*WHAT IS BEING ASKED*. Report every line in the listing below where the string "teal" shows up.

=== Section Start ===

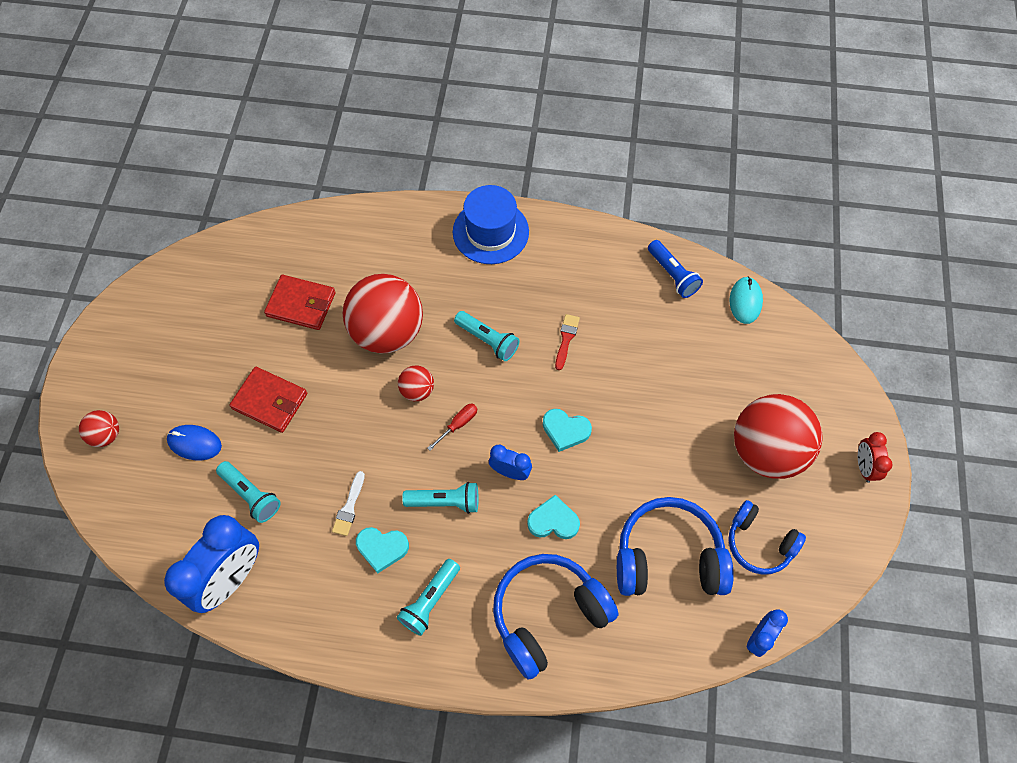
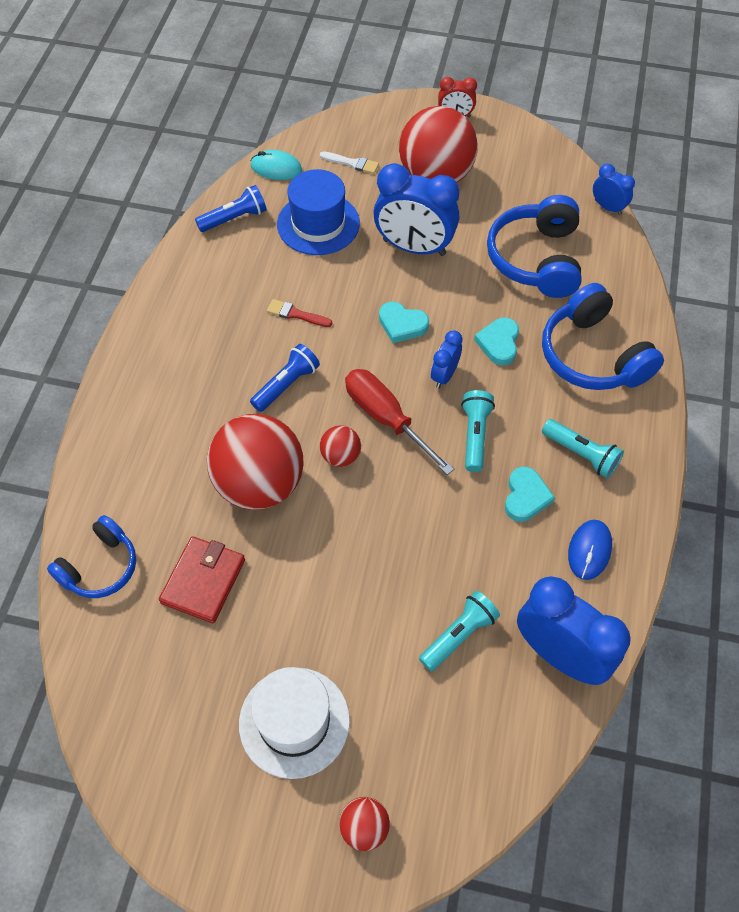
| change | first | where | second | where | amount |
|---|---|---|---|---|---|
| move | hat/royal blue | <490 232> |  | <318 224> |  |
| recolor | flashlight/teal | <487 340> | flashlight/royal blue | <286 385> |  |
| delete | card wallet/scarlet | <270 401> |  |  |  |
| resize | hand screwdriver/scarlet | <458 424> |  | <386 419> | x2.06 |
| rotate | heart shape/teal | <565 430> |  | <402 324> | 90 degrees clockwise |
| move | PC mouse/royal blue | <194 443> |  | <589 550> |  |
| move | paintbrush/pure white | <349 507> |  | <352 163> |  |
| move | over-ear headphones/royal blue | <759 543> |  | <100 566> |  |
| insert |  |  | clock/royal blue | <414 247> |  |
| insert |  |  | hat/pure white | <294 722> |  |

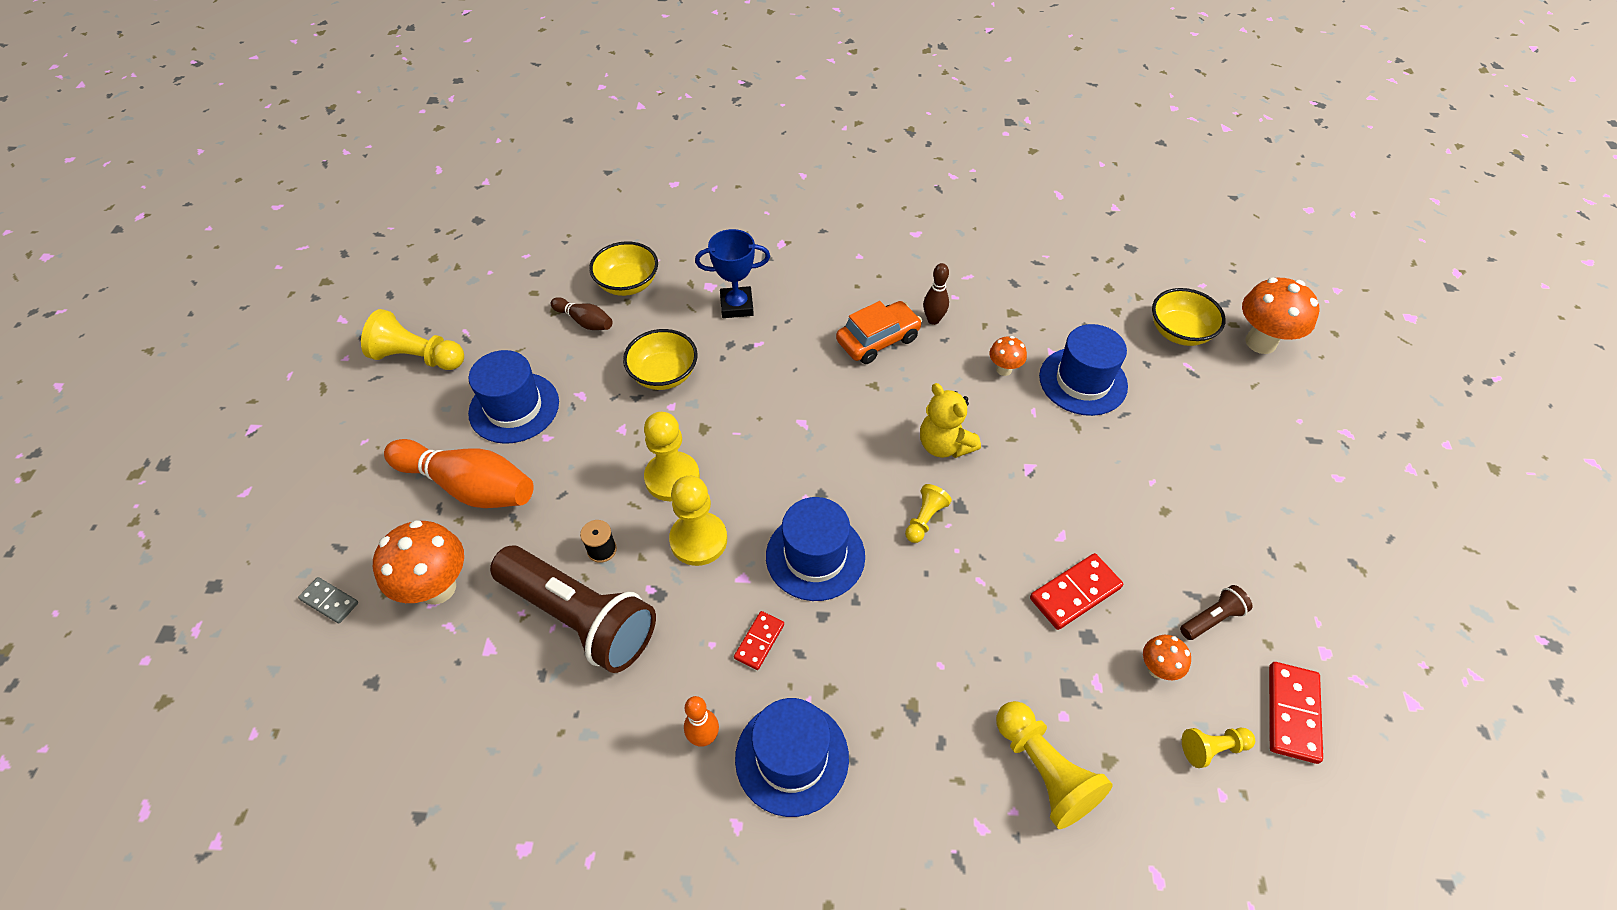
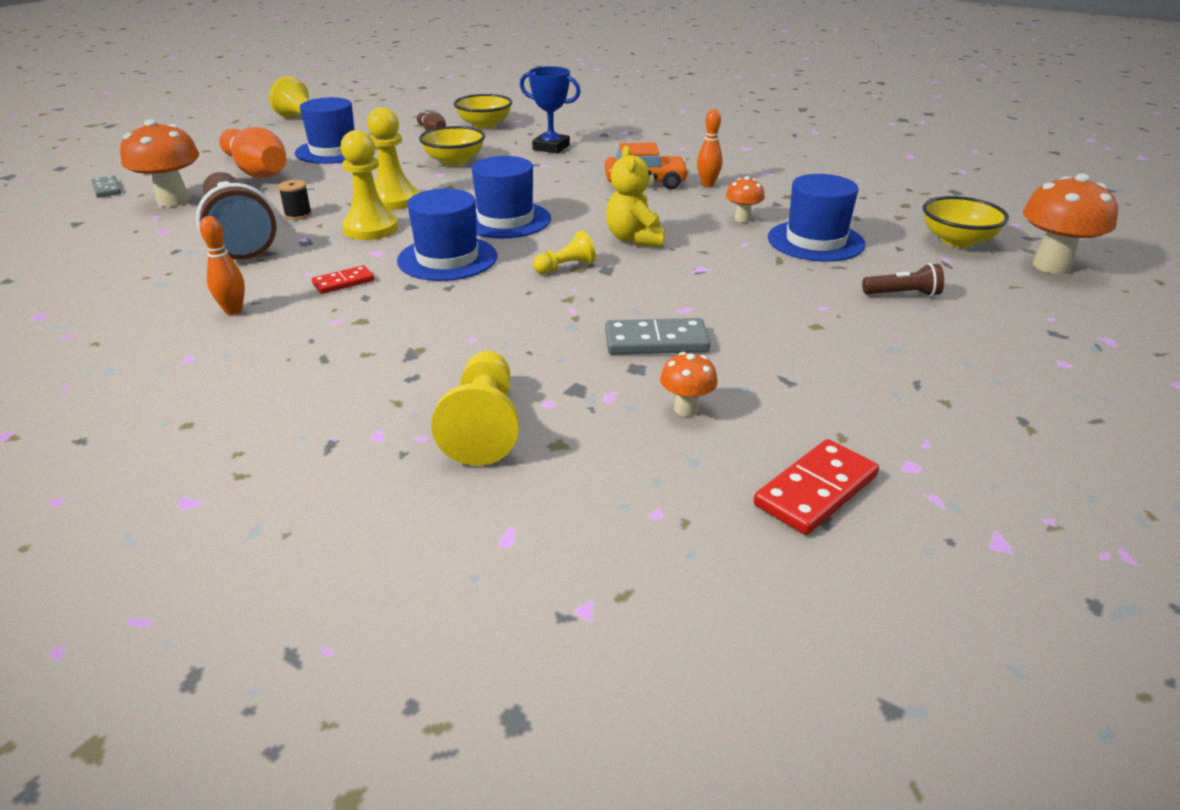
| change | first | where | second | where | amount |
|---|---|---|---|---|---|
| recolor | tenpin/dark brown | <933 320> | tenpin/orange | <707 184> |  |
| recolor | domino tile/scarlet | <1075 593> | domino tile/gray | <656 341> |  |
| move | flashlight/dark brown | <1212 619> |  | <903 294> |  |
| move | hat/royal blue | <792 757> |  | <505 220> |  |
| delete | pawn/bright yellow | <1212 748> |  |  |  |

=== Section End ===

*EXERCISE ANSWER*.
| recolor | flashlight/teal | <487 340> | flashlight/royal blue | <286 385> |  |
| rotate | heart shape/teal | <565 430> |  | <402 324> | 90 degrees clockwise |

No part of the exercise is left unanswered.